### INPUT RECORDS:
[Start of section]
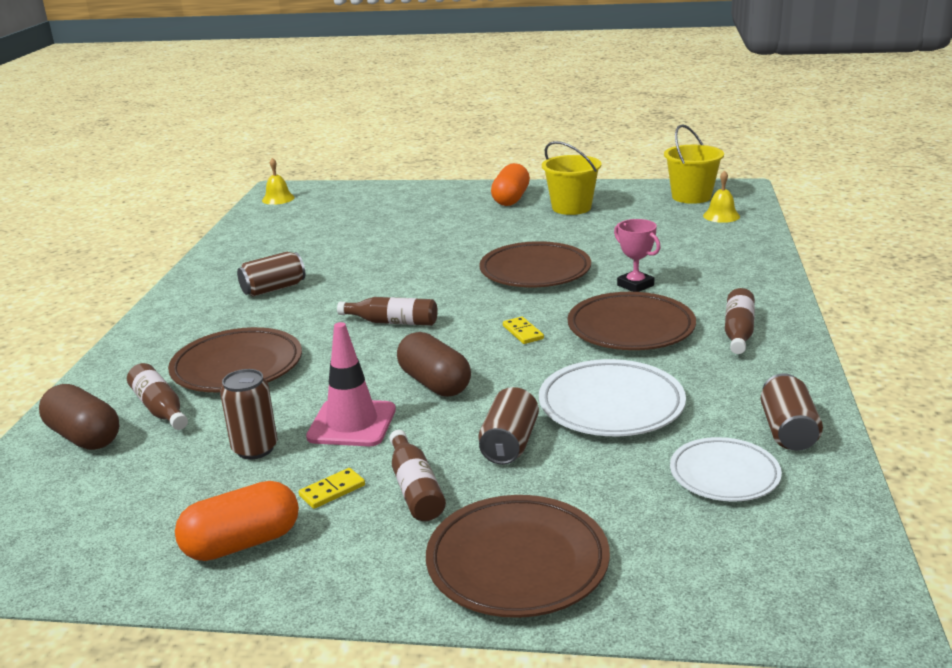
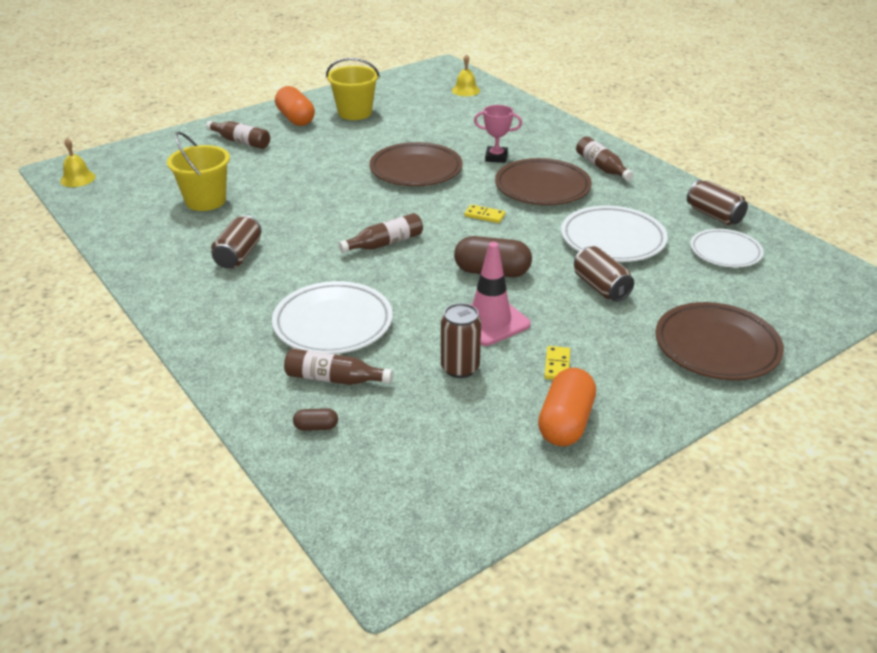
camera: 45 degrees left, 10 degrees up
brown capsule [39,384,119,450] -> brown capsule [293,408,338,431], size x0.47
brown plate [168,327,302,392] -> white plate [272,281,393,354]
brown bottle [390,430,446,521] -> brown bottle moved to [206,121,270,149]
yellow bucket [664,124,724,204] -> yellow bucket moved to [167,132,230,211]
[End of section]
[Start of section]
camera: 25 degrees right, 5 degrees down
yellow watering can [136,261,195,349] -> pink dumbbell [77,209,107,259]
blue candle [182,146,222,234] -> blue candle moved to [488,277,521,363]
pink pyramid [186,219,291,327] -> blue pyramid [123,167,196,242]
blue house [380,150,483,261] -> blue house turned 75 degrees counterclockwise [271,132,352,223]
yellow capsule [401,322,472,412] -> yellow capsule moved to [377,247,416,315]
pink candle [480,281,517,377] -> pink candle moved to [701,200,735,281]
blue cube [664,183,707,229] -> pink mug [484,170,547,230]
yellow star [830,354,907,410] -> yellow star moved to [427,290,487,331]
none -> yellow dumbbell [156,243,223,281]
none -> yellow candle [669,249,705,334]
[End of section]
Line count for "camera": count the lines of the records above that contain it and give only the number.

2